Task directions »
What is needed is an exact reproduction of the listing, without its pictures.

Records supplied »
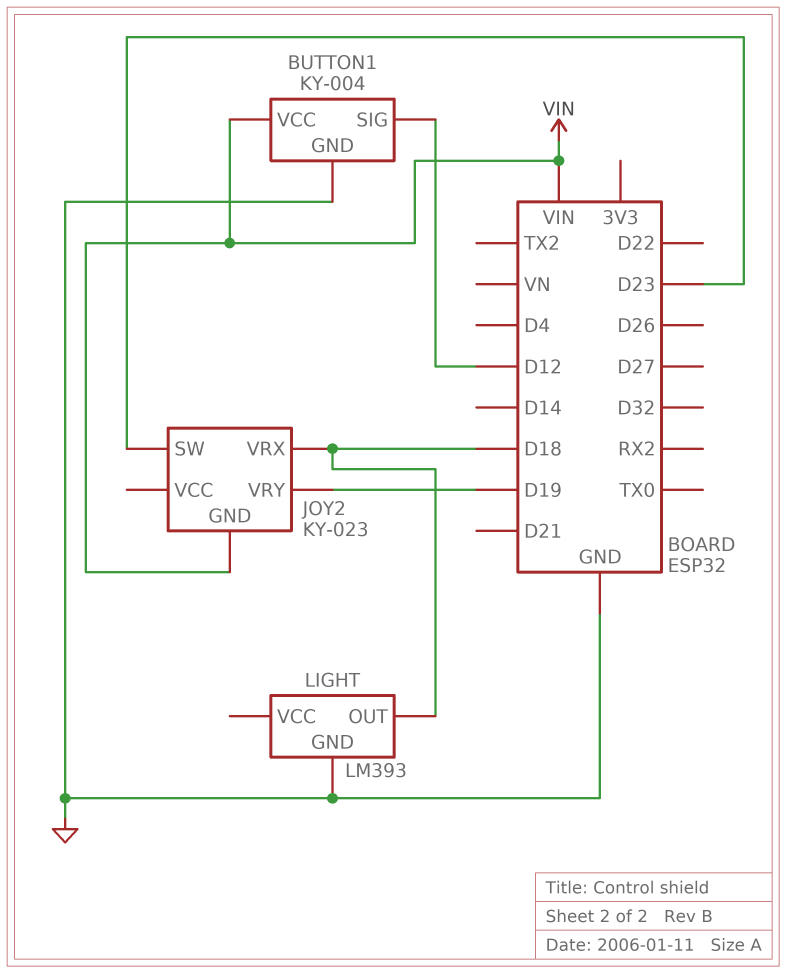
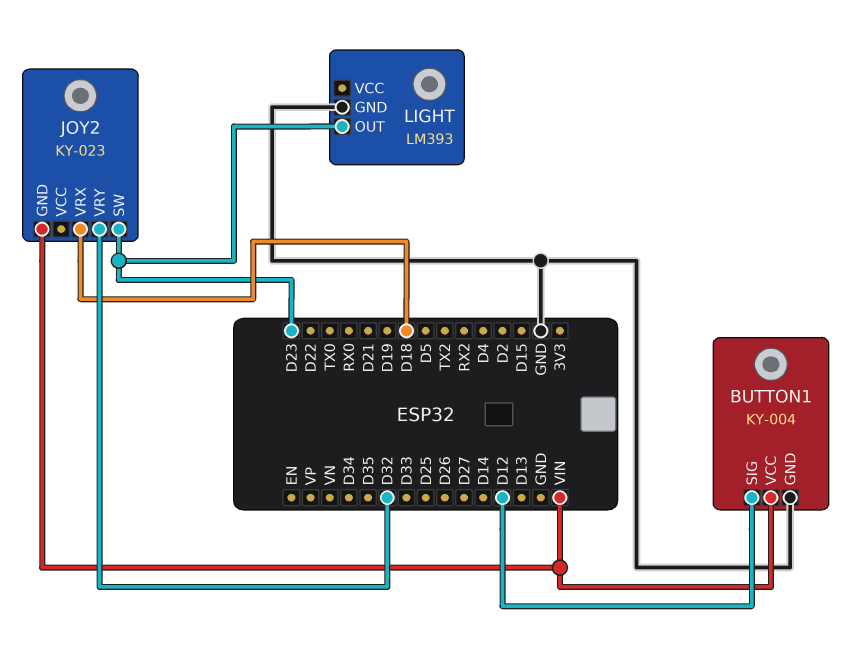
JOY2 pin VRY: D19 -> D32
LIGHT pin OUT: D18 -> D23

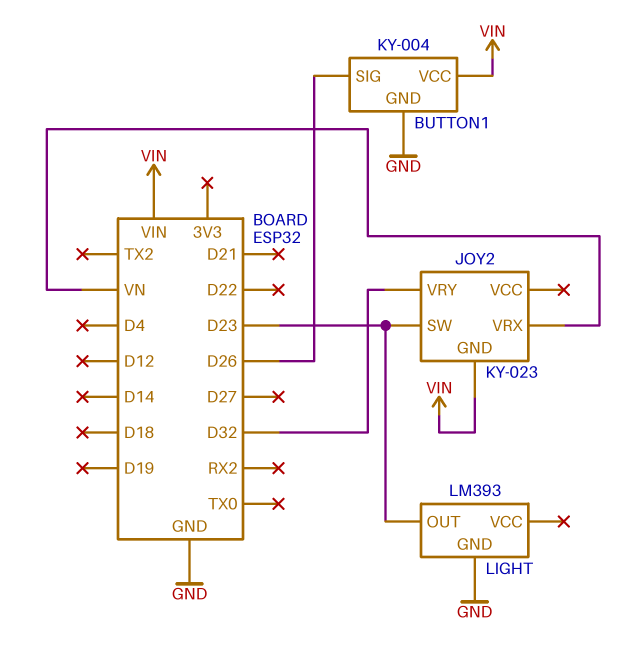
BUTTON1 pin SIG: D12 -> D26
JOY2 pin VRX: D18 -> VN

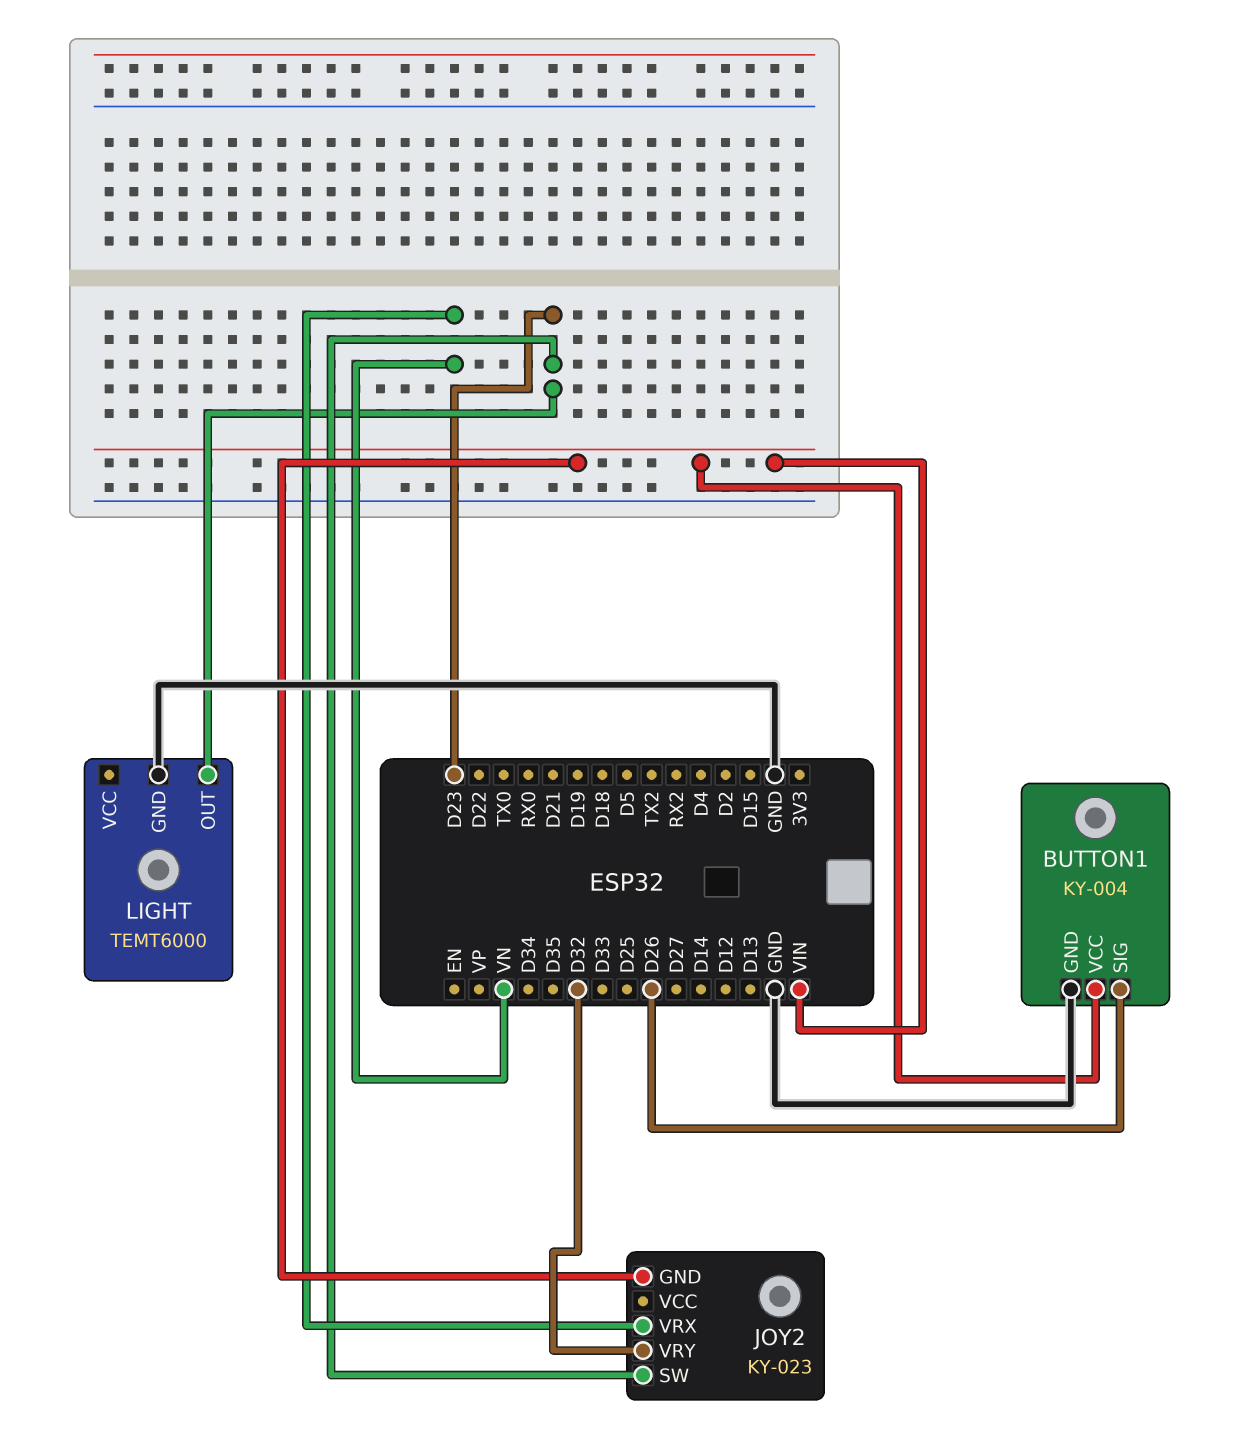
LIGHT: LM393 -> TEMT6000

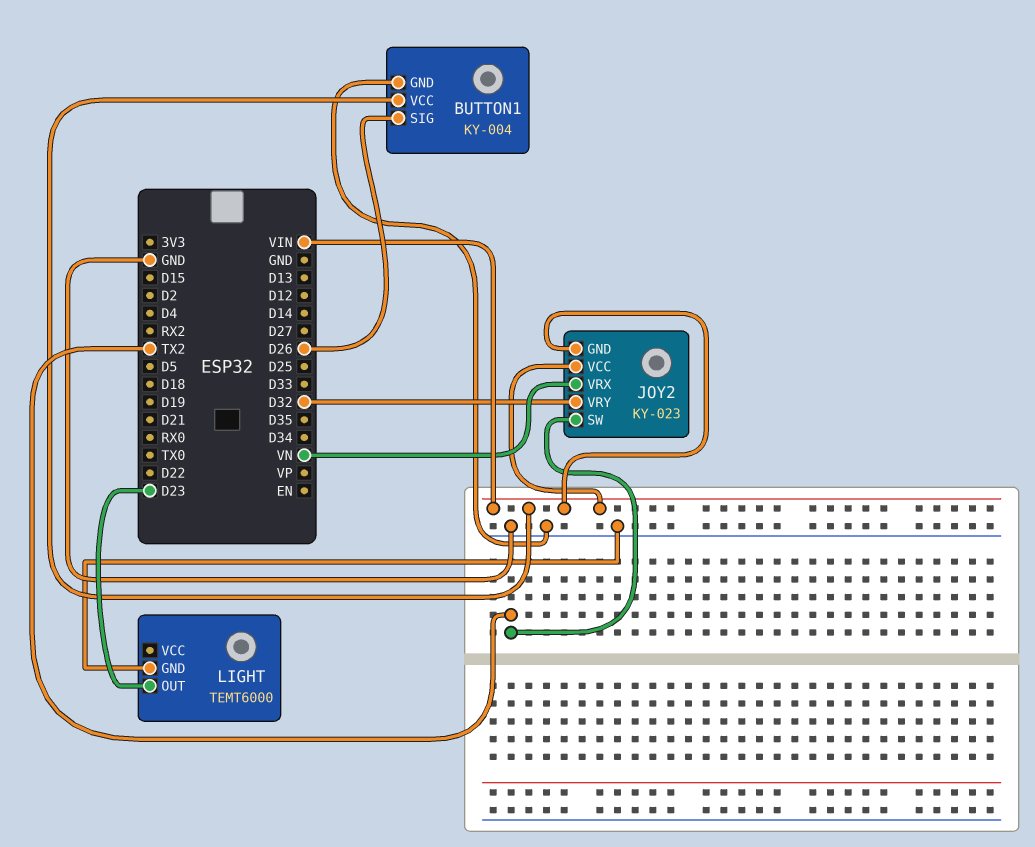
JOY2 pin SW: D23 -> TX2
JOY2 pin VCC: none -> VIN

Answer below »
JOY2 pin VRY: D19 -> D32
LIGHT pin OUT: D18 -> D23

BUTTON1 pin SIG: D12 -> D26
JOY2 pin VRX: D18 -> VN

LIGHT: LM393 -> TEMT6000

JOY2 pin SW: D23 -> TX2
JOY2 pin VCC: none -> VIN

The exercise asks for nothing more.